Required action:
The reply to the records below should contain exactly the lines from the line with "green brick H2:J2" through the line with "green brick M5:M7", and nothing besides.

The data:
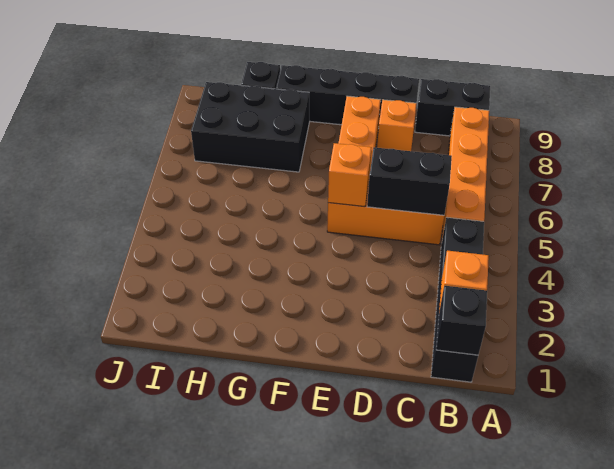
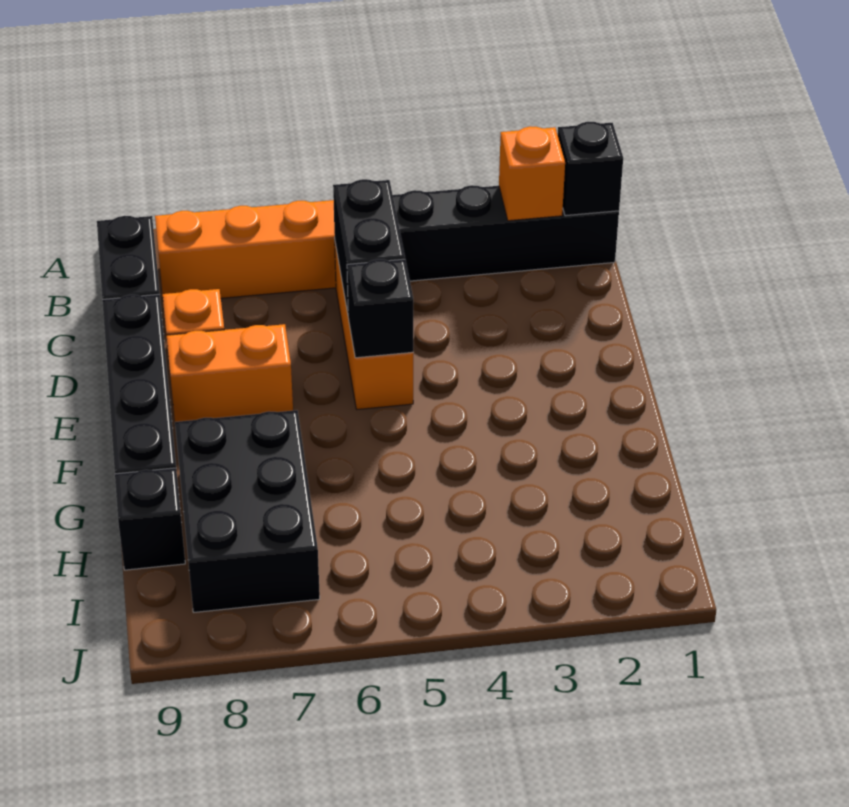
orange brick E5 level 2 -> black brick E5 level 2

==

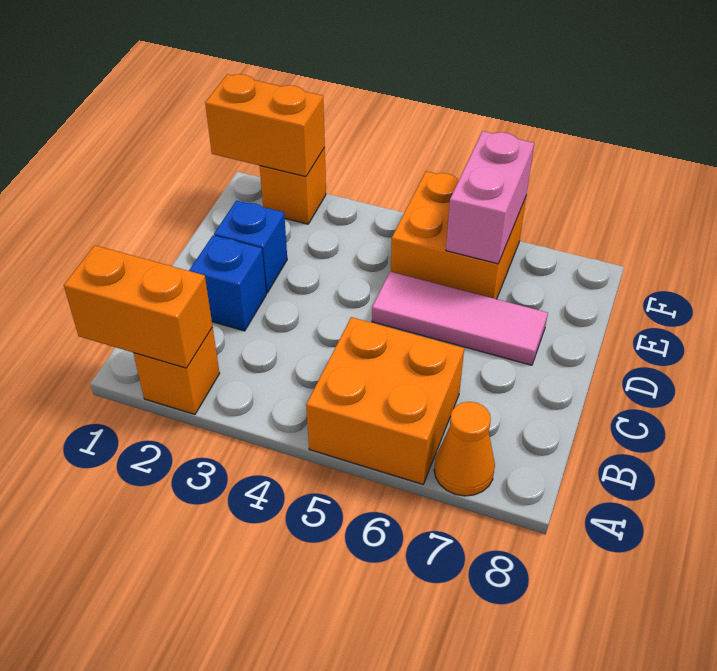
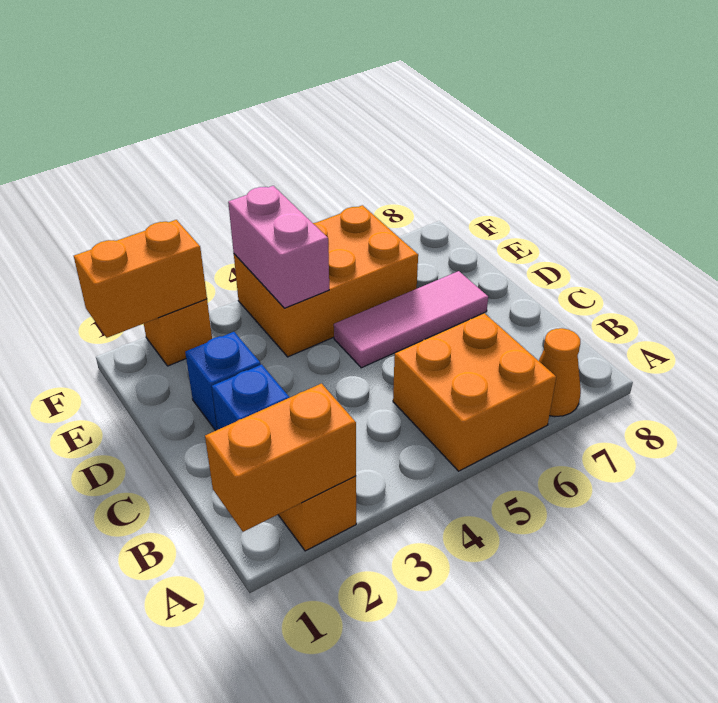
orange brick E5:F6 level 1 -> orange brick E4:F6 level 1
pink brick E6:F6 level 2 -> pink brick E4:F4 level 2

==

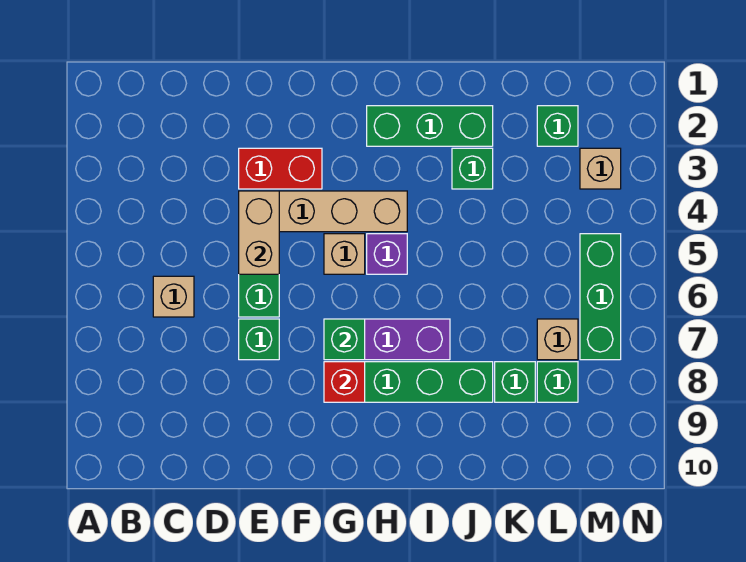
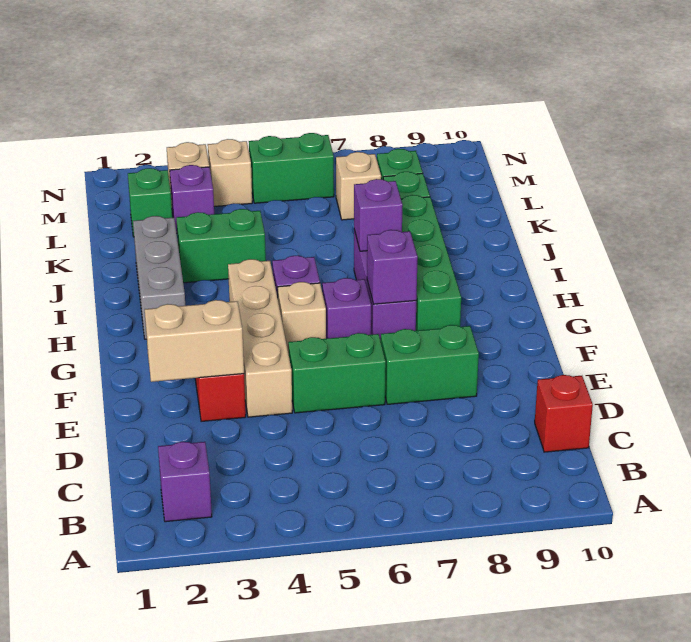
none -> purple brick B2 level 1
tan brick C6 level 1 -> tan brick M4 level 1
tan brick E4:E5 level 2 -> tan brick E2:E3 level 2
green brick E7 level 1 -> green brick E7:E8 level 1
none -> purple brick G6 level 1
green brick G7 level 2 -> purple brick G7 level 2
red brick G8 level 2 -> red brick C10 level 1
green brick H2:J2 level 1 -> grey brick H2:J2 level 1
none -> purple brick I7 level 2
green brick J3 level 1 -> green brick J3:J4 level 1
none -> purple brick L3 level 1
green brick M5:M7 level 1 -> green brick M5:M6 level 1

Response box:
green brick H2:J2 level 1 -> grey brick H2:J2 level 1
none -> purple brick I7 level 2
green brick J3 level 1 -> green brick J3:J4 level 1
none -> purple brick L3 level 1
green brick M5:M7 level 1 -> green brick M5:M6 level 1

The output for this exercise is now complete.